··· DATASET EXTRACT ···

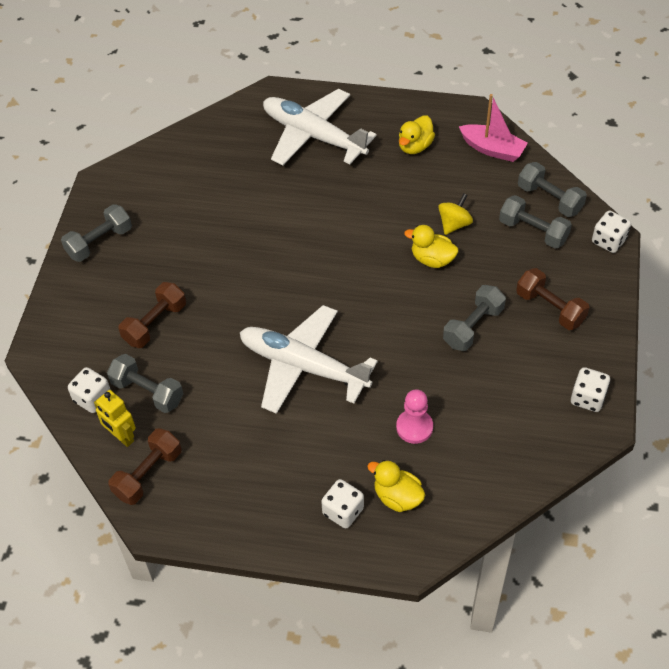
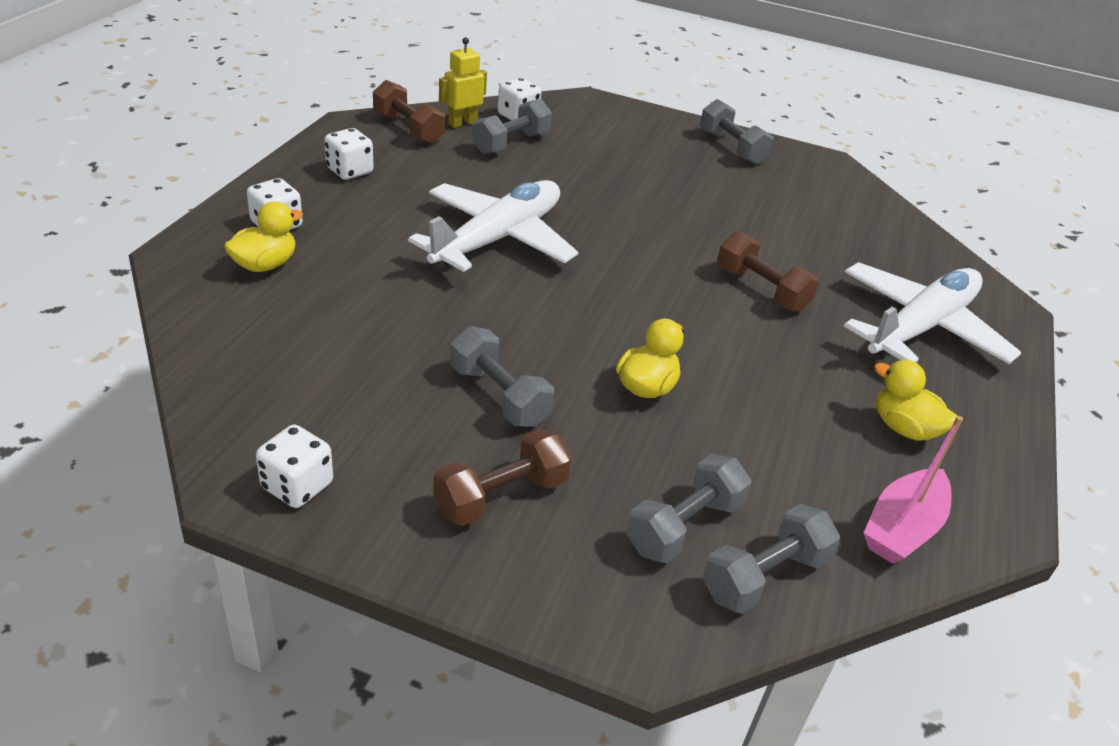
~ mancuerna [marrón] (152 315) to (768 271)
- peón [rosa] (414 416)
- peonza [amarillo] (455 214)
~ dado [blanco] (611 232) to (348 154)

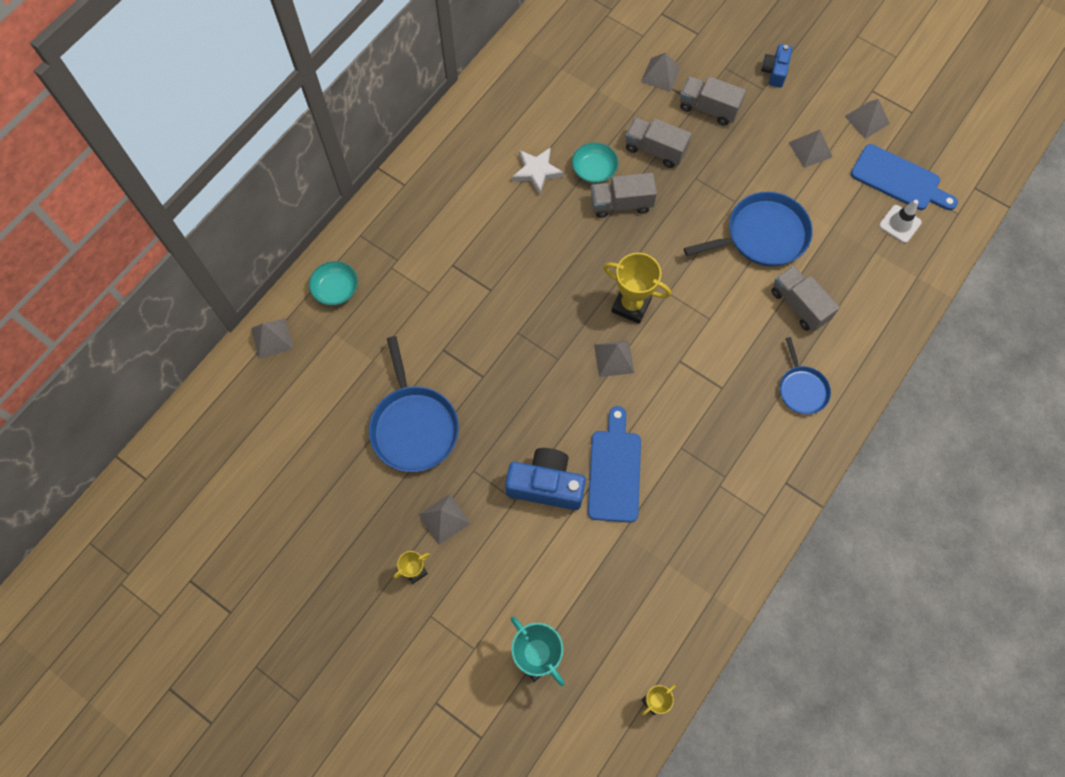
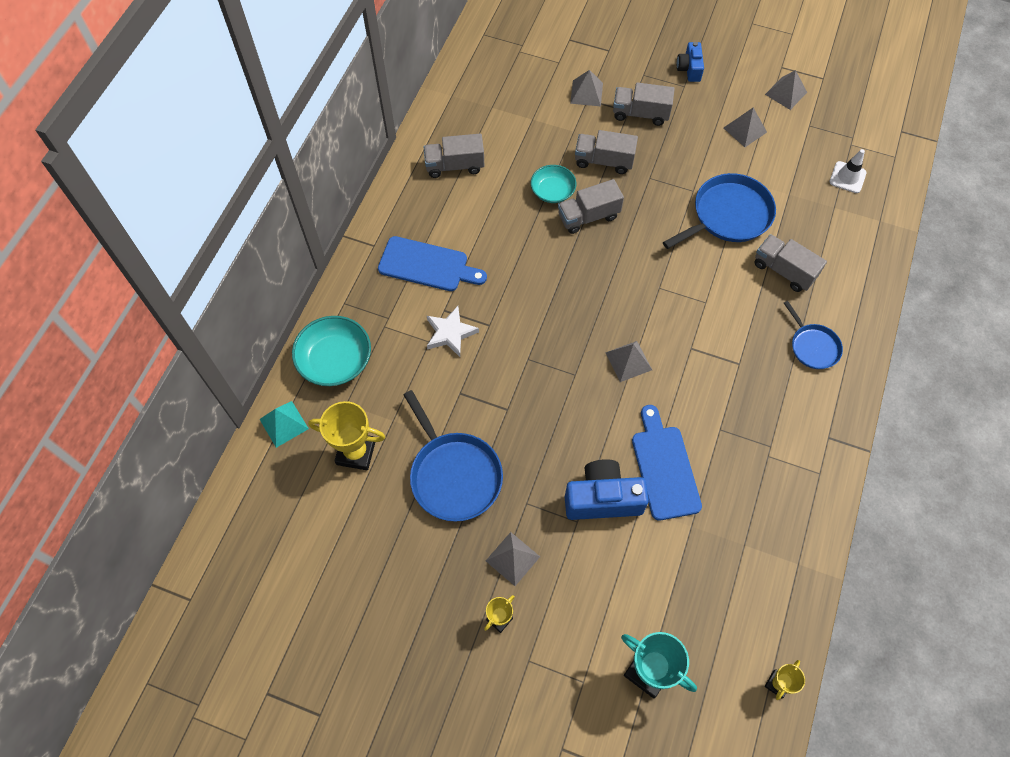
~ pirámide [gris] (272 338) to pirámide [turquesa] (284 424)
~ cuenco [turquesa] (333 283) = (331 351) x1.55
~ estrella [blanco] (538 171) to (453 331)
~ trofeo [amarillo] (637 288) to (346 435)
~ tabla de cortar [azul] (904 177) to (432 263)
+ camión [gris] (454 156)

···

## [ASSIGNMENT]
Pictures must be left out when the records are transcribed exactly.

## [ANSWER TO THE EXERCISE]
~ mancuerna [marrón] (152 315) to (768 271)
- peón [rosa] (414 416)
- peonza [amarillo] (455 214)
~ dado [blanco] (611 232) to (348 154)

~ pirámide [gris] (272 338) to pirámide [turquesa] (284 424)
~ cuenco [turquesa] (333 283) = (331 351) x1.55
~ estrella [blanco] (538 171) to (453 331)
~ trofeo [amarillo] (637 288) to (346 435)
~ tabla de cortar [azul] (904 177) to (432 263)
+ camión [gris] (454 156)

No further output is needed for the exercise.